### DATA SECTION
[Start of Attachment]
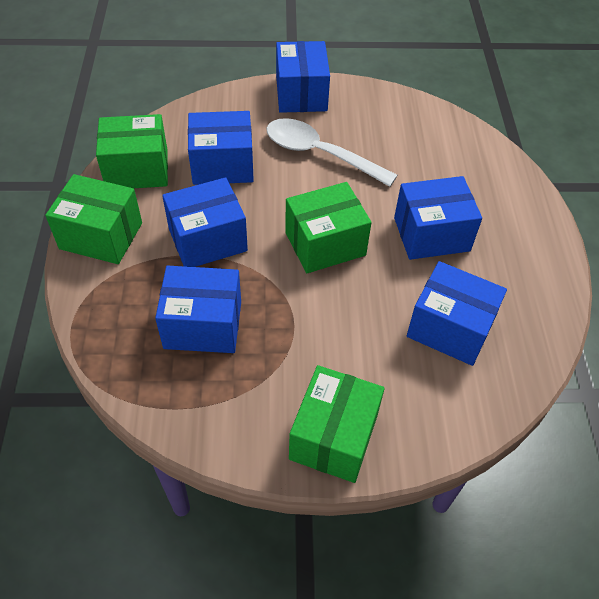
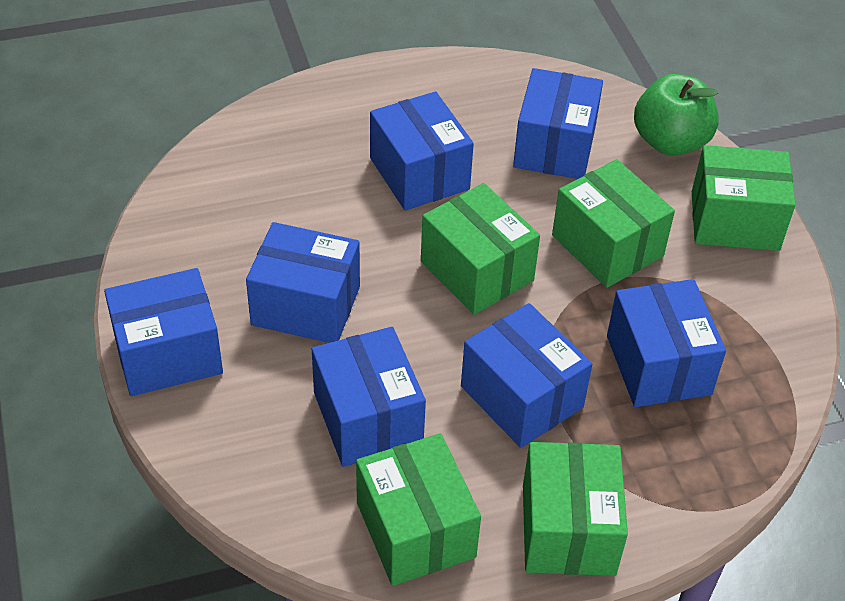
camera: 105 degrees left, 5 degrees down
(320, 154) = (306, 305): white spoon -> blue box
(329, 330) = (607, 246): none -> green box
(444, 421) = (670, 142): none -> green apple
[End of Attachment]
The whole listing must be restated word for word. Leave out any pictures.

### REPLY
camera: 105 degrees left, 5 degrees down
(320, 154) = (306, 305): white spoon -> blue box
(329, 330) = (607, 246): none -> green box
(444, 421) = (670, 142): none -> green apple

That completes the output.